TASK: Look through the records below and copy each line that includes the word "AGND".
══════════════════════════════
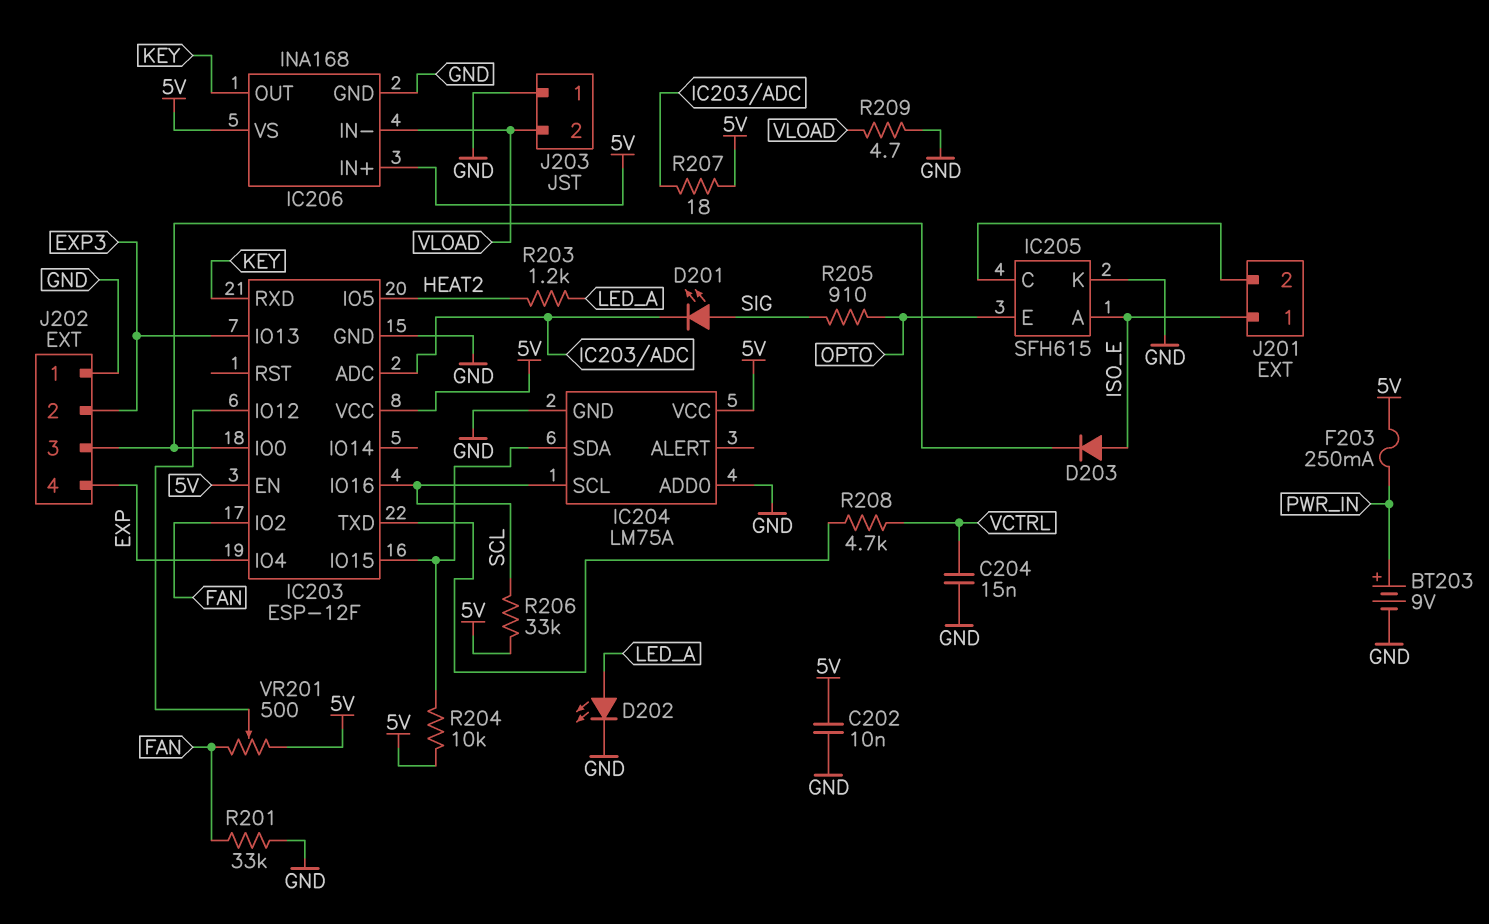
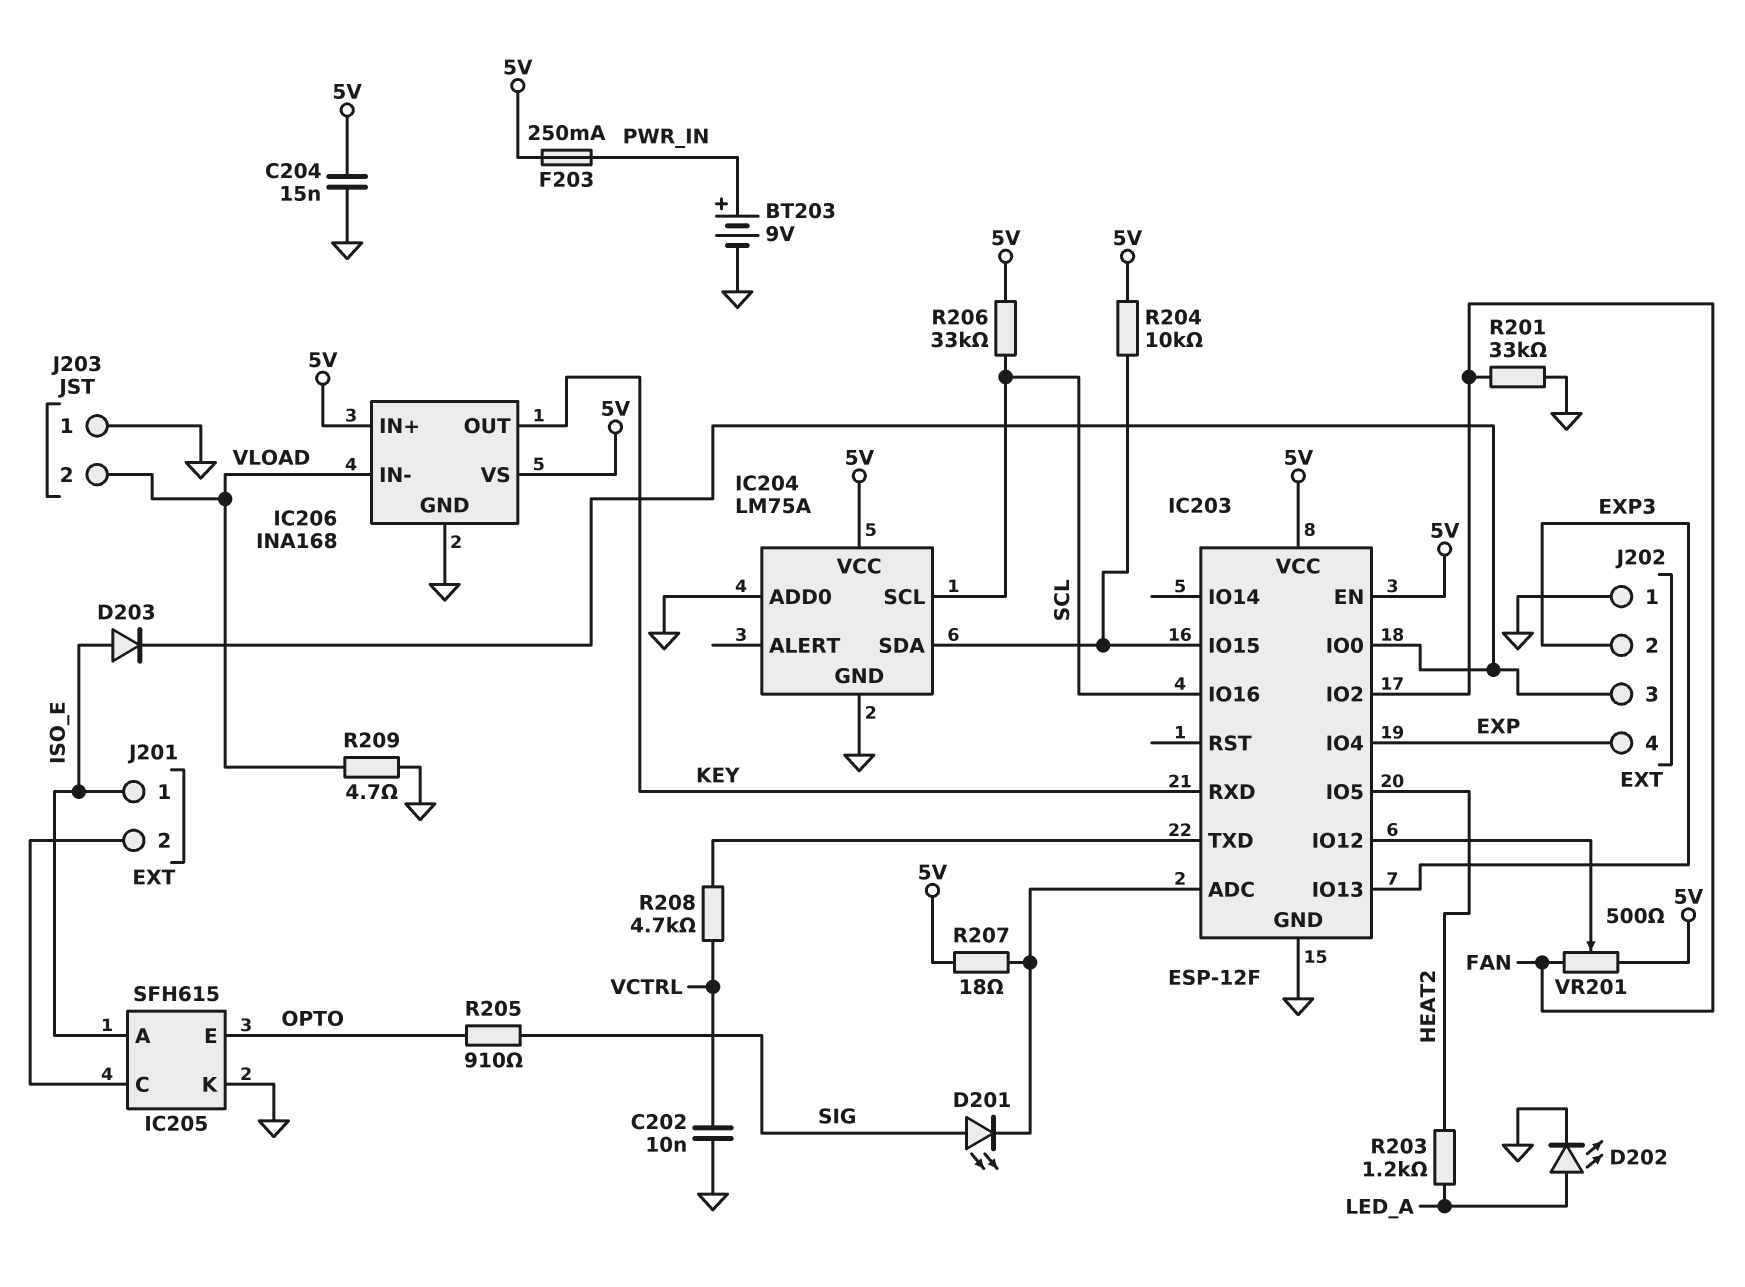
C202: 10nF (5V, GND) -> 10nF (GND, VCTRL)
C204: 15nF (GND, VCTRL) -> 15nF (5V, GND)

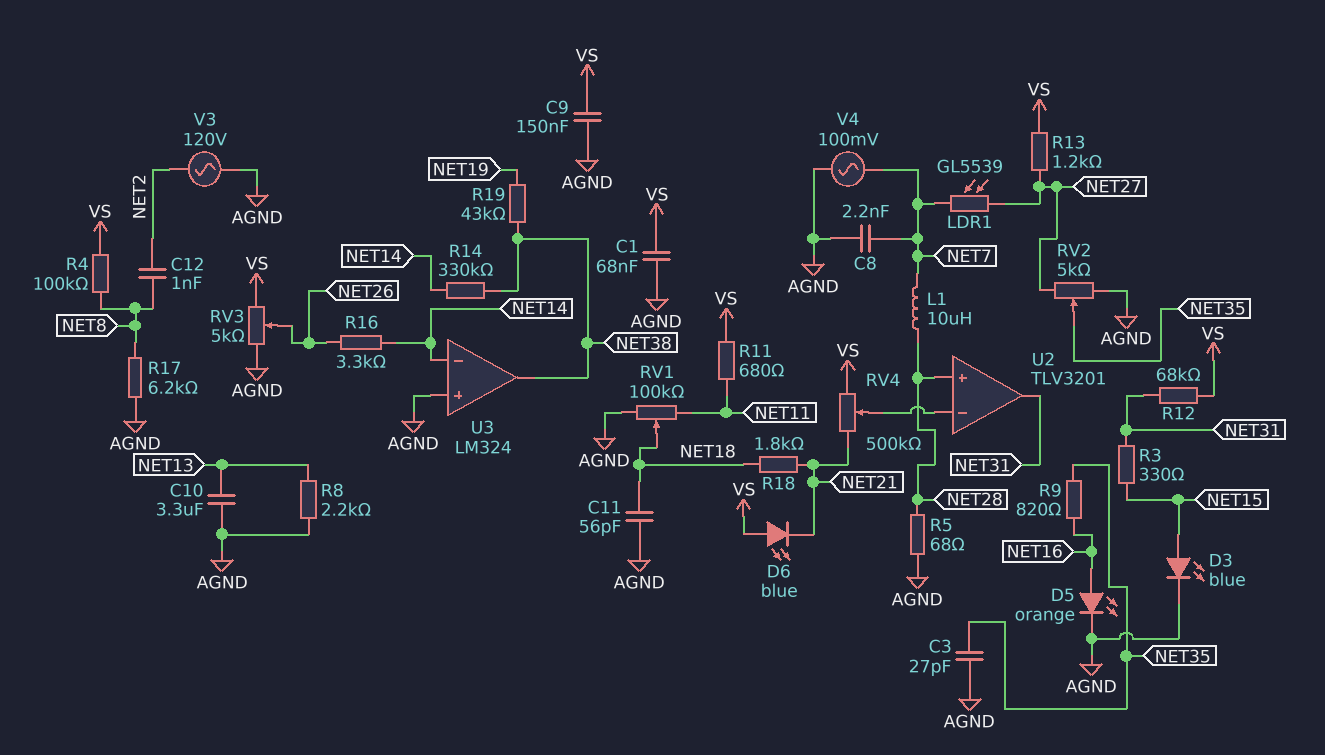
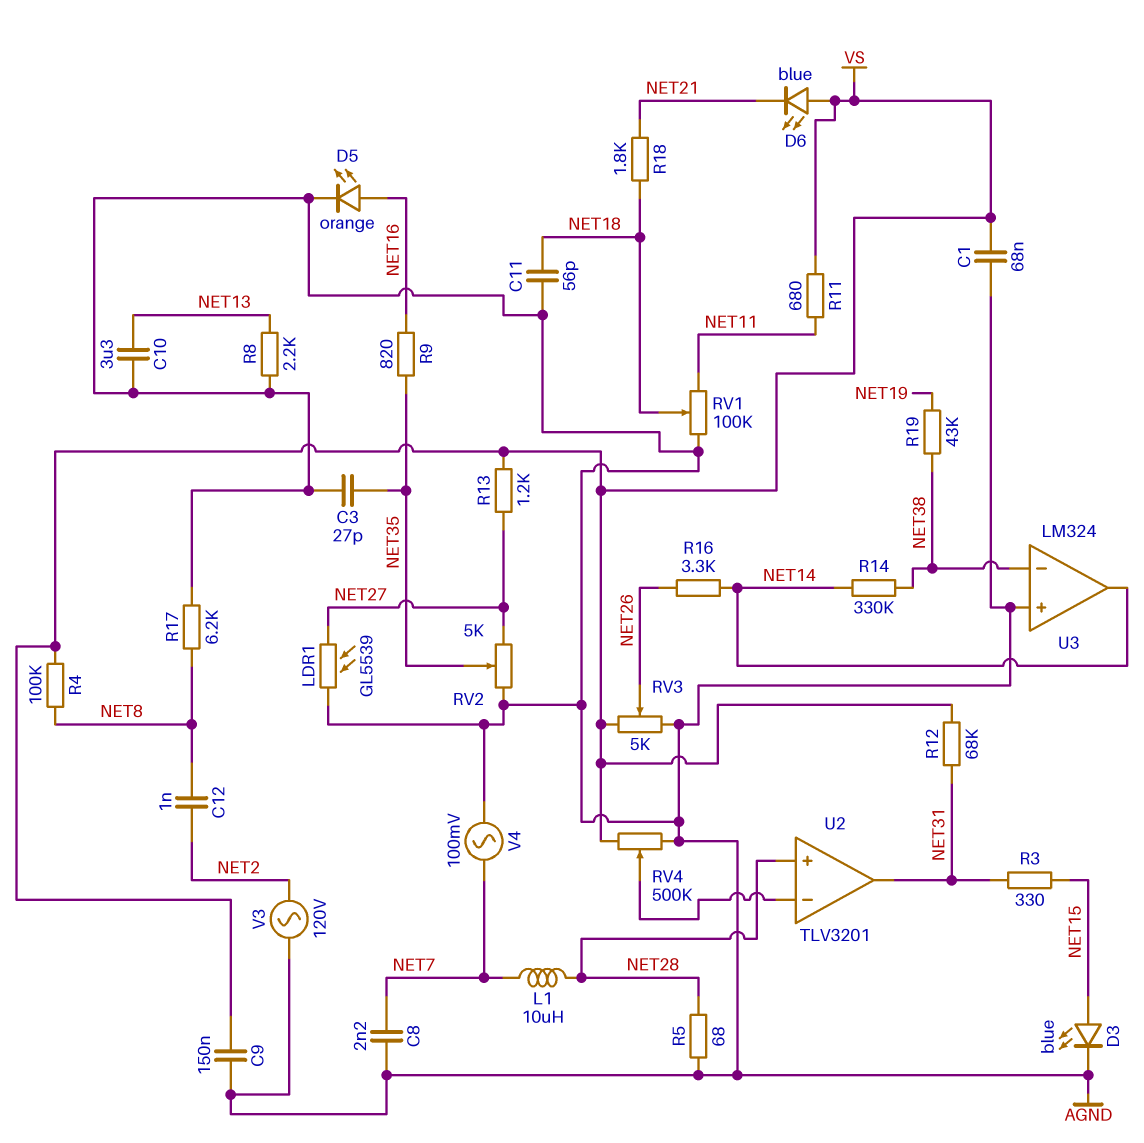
LDR1: GL5539 (NET7, NET27) -> GL5539 (AGND, NET27)
RV4: 500k (NET21, VS, wiper U2/in-) -> 500k (AGND, VS, wiper U2/in-)
U3 pin in-: NET14 -> NET38
U3 pin out: NET38 -> NET14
══════════════════════════════
YOUR SOLUTION:
LDR1: GL5539 (NET7, NET27) -> GL5539 (AGND, NET27)
RV4: 500k (NET21, VS, wiper U2/in-) -> 500k (AGND, VS, wiper U2/in-)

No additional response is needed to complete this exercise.